◆ Set problem:
Reproduce verbatim the part of the entries that opens at their very beginning and closes with the line containing "road 2 (track): [(364,457),(471,0)]", including that line, and leave the pictures out of your answer.

◆ Provided data:
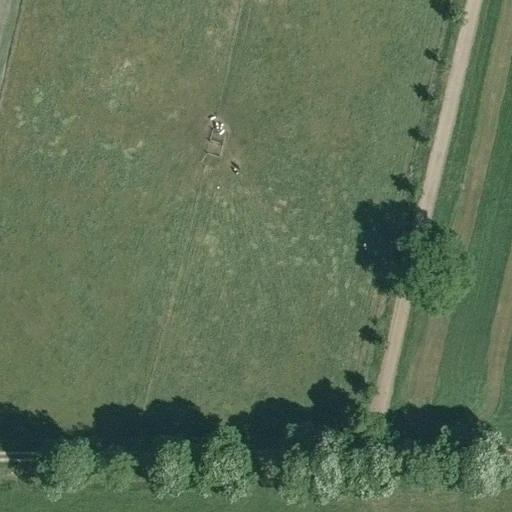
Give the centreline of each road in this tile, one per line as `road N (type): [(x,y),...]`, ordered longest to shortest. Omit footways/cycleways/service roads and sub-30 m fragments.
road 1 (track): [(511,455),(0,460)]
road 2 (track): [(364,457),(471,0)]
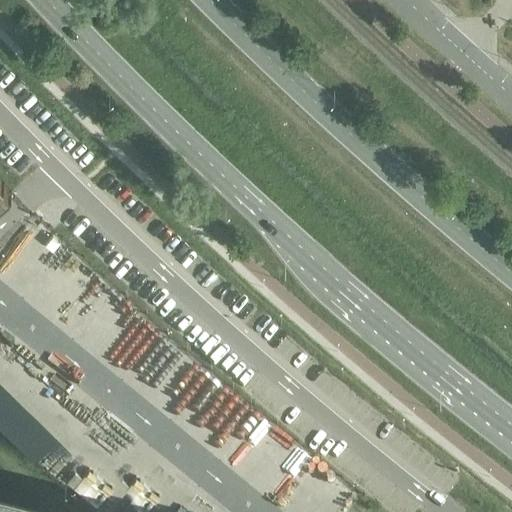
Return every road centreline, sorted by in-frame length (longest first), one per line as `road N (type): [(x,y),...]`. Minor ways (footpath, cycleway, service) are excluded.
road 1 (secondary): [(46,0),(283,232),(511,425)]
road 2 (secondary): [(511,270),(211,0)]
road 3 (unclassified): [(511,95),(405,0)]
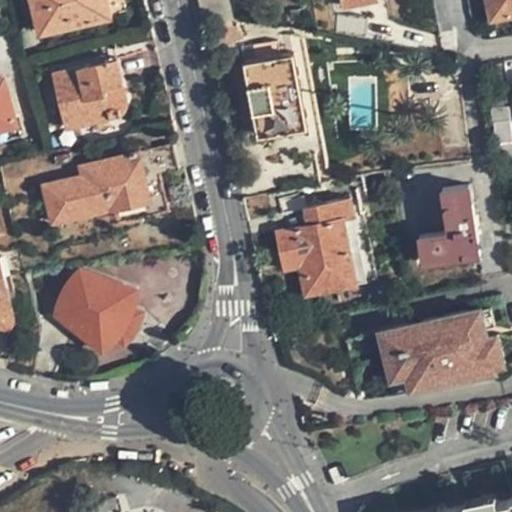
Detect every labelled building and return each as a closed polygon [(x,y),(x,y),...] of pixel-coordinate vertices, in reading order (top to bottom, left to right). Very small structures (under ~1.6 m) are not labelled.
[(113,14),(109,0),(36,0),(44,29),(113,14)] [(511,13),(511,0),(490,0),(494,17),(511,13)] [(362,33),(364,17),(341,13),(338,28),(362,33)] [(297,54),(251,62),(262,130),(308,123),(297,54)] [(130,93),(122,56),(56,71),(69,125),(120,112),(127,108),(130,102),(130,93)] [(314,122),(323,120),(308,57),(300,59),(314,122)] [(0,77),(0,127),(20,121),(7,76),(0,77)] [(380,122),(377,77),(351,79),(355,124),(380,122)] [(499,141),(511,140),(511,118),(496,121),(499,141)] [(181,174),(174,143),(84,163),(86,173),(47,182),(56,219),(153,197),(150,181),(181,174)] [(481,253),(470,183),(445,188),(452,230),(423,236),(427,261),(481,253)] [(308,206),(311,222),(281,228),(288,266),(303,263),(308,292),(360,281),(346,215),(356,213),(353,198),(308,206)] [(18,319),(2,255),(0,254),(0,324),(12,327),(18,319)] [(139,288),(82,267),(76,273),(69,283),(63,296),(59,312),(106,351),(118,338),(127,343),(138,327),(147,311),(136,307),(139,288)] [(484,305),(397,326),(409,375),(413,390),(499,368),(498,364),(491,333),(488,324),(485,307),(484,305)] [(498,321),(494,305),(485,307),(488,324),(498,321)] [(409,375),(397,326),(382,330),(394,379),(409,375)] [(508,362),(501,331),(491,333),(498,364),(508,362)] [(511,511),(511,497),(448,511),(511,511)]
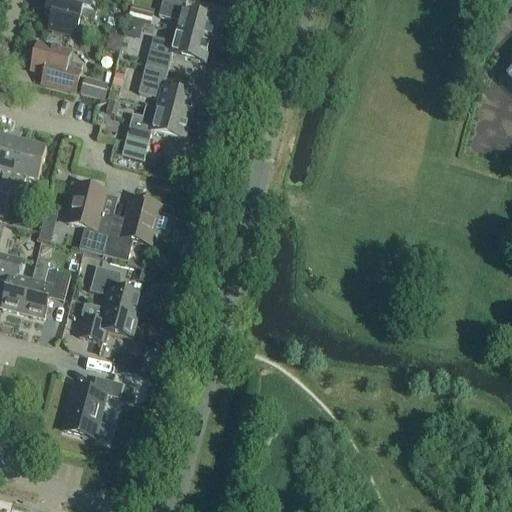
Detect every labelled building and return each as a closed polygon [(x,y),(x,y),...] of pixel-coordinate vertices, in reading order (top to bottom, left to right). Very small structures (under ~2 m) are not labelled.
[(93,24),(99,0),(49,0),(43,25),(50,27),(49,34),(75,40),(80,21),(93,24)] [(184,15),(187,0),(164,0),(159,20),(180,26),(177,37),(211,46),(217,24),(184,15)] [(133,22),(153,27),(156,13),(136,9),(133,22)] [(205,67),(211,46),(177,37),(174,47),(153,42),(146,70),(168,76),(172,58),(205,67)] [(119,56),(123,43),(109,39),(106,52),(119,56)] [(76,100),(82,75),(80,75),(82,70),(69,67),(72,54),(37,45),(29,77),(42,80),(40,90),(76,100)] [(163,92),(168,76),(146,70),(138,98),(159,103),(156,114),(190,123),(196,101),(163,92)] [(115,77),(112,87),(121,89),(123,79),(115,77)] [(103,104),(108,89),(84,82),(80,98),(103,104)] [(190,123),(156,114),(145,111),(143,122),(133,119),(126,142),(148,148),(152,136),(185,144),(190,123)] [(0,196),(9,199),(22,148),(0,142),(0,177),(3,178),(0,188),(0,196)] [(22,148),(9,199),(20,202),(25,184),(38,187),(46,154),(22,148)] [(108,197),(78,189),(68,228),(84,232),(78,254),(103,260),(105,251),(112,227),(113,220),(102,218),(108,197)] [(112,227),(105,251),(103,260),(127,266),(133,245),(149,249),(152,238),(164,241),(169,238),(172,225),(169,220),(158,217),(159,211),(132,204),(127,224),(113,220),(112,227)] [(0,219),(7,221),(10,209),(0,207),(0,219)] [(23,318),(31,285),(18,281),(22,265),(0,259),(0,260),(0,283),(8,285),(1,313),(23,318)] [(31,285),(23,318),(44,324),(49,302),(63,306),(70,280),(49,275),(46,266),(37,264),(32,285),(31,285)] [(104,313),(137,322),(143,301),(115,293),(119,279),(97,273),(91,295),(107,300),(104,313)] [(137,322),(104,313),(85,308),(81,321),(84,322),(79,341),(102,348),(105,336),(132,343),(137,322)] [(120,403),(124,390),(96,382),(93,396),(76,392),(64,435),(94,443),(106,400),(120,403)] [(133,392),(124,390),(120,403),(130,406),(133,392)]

◆ Problem solution:
Give the centreline of each road in this tile, one per line as `road N (type): [(x,y),...]`, ordered longest to shortest. Omit footways/cycleways/service roads and sub-30 m fragments.
road 1 (track): [(511,455),(0,460)]
road 2 (track): [(364,457),(471,0)]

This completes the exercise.